PROBLEM STATEMENT. Please put each line of the listing below into a JSON list of strings, one string per line, skipping blank lines and leaving out the pictures.

Stored data.
= = = = = = =

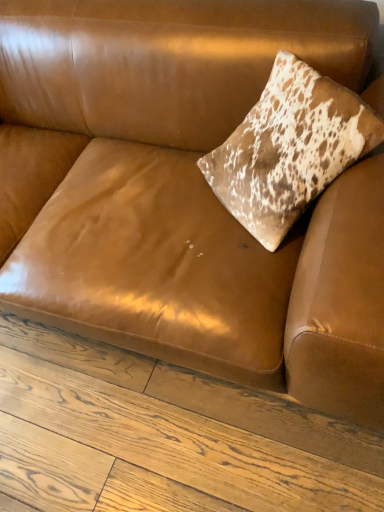
The width and height of the screenshot is (384, 512). What do you see at coordinates (289, 149) in the screenshot?
I see `cowhide pillow at upper right` at bounding box center [289, 149].

You are a GUI agent. You are given a task and a screenshot of the screen. Output one action in this format:
    pyautogui.click(x=<x>, y=<y>)
    Task: Click on the cowhide pillow at upper right
    This screenshot has height=512, width=384.
    Given the screenshot: What is the action you would take?
    pyautogui.click(x=289, y=149)

The width and height of the screenshot is (384, 512). I want to click on cowhide pillow at upper right, so click(x=289, y=149).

= = = = = = =

SOLVED EXERCISE.
[
  "The width and height of the screenshot is (384, 512). What do you see at coordinates (289, 149) in the screenshot?",
  "I see `cowhide pillow at upper right` at bounding box center [289, 149].",
  "You are a GUI agent. You are given a task and a screenshot of the screen. Output one action in this format:",
  "    pyautogui.click(x=<x>, y=<y>)",
  "    Task: Click on the cowhide pillow at upper right",
  "    This screenshot has height=512, width=384.",
  "    Given the screenshot: What is the action you would take?",
  "    pyautogui.click(x=289, y=149)",
  "The width and height of the screenshot is (384, 512). I want to click on cowhide pillow at upper right, so click(x=289, y=149)."
]